▶ [EXERCISE BRIEF] Every line in the entries that holds the word "round" counts toward the answer, which should be a single number.
BEGIN MATERIAL PROVIDED
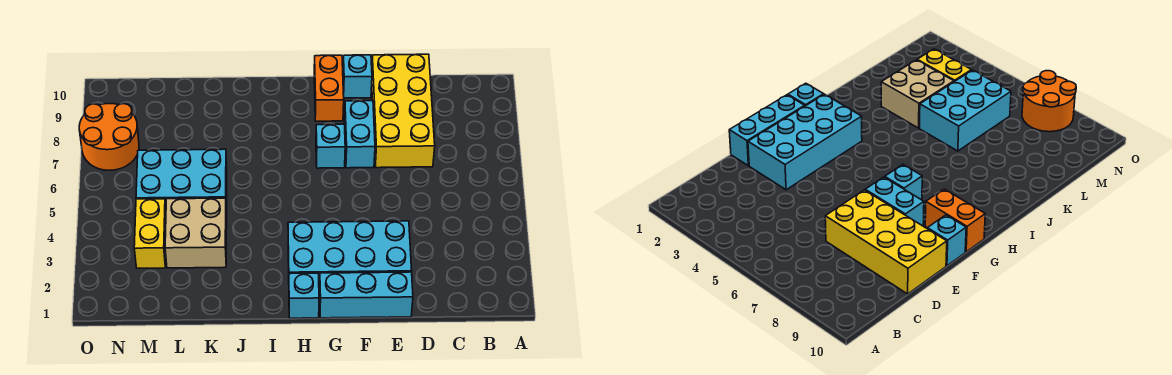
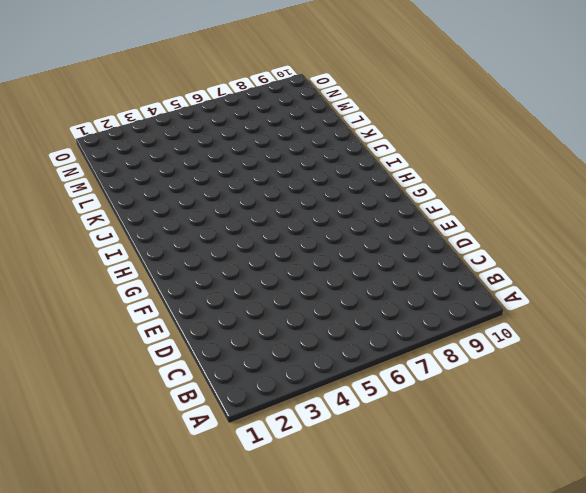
none -> yellow 2x4 brick [372,54,435,168]
none -> cyan 1x3 brick [320,272,413,318]
none -> cyan 2x4 brick [288,221,412,292]

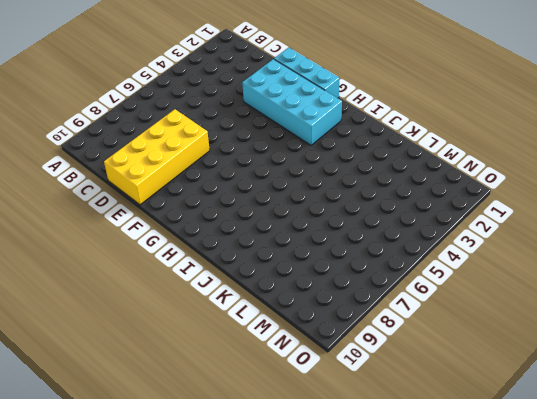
none -> cyan 1x2 brick [344,101,375,168]
none -> cyan 1x1 brick [343,55,372,98]
none -> cyan 1x1 brick [316,124,345,168]

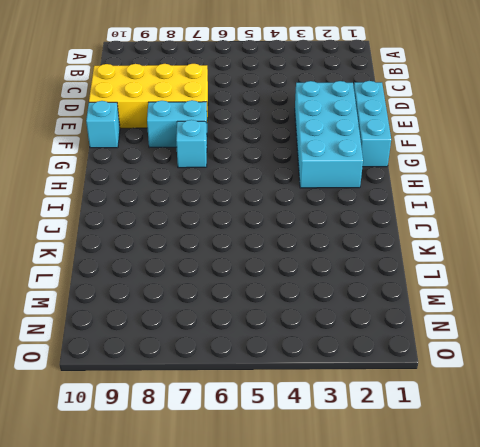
none -> orange 1x2 brick [314,55,344,121]
none -> cyan 1x1 brick [289,273,319,318]
none -> tan 2x2 brick [165,198,227,268]

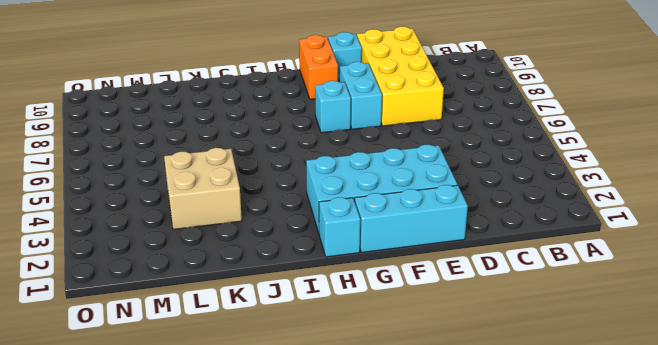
none -> cyan 2x3 brick [136,149,227,216]
none -> yellow 1x2 brick [134,199,166,268]
none -> orange 2x2 round brick [79,104,139,170]

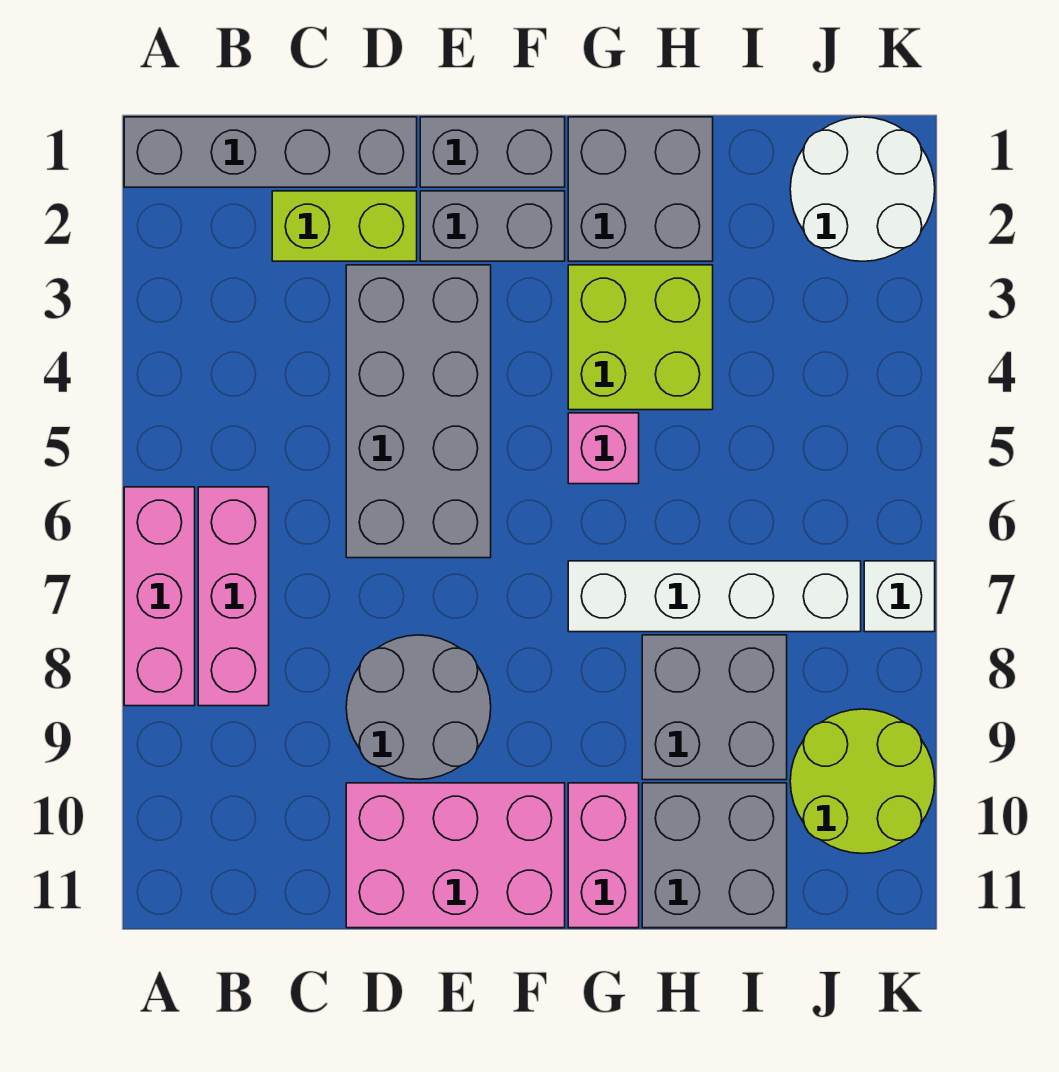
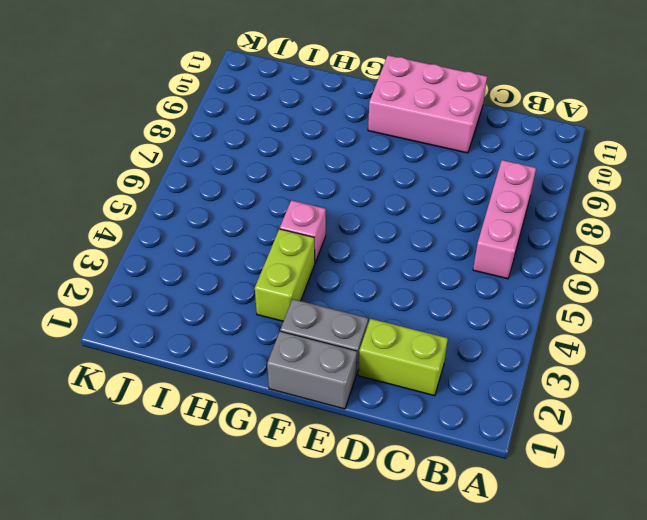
lime 1x2 brick [255,229,315,321] -> lime 2x2 brick [568,265,713,410]
none -> grey 1x4 brick [124,117,417,187]
none -> pink 1x3 brick [124,487,195,706]
none -> grey 2x4 brick [346,265,491,558]

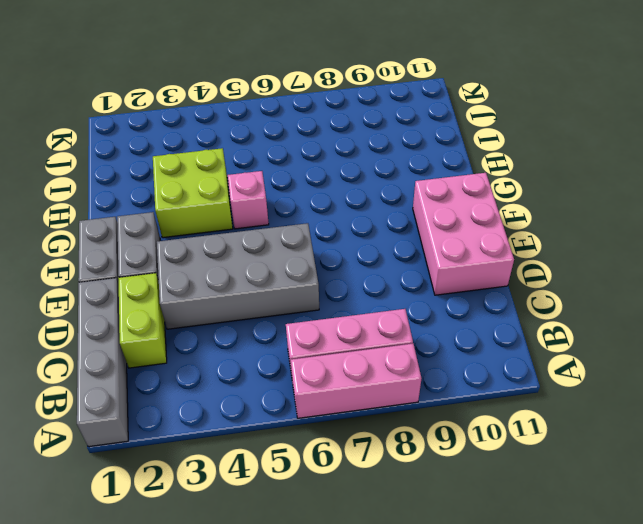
none -> grey 2x2 round brick [346,635,491,780]
none -> grey 2x2 brick [568,117,713,261]
none -> white 1x4 brick [568,561,861,632]

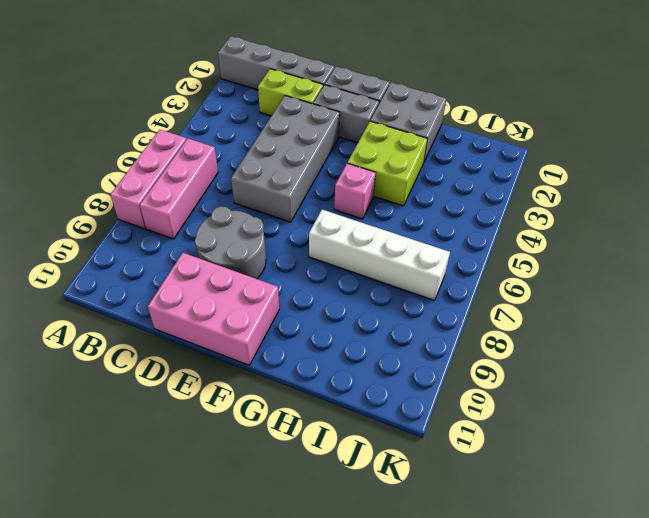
none -> pink 1x2 brick [568,783,639,928]
none -> grey 2x2 brick [642,635,787,780]
none -> grey 2x2 brick [642,783,787,928]

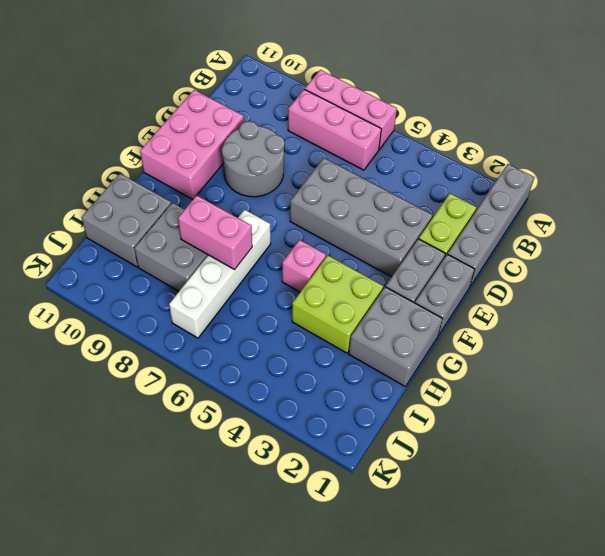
pink 1x2 brick [178,196,252,270] -> pink 1x2 brick moved to [568,783,639,928]
none -> white 2x2 round brick [790,117,935,261]
none -> lime 2x2 round brick [790,709,935,854]
none -> white 1x1 brick [864,561,935,632]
END MATERIAL PROVIDED
▶ [ANSWER SPACE] 4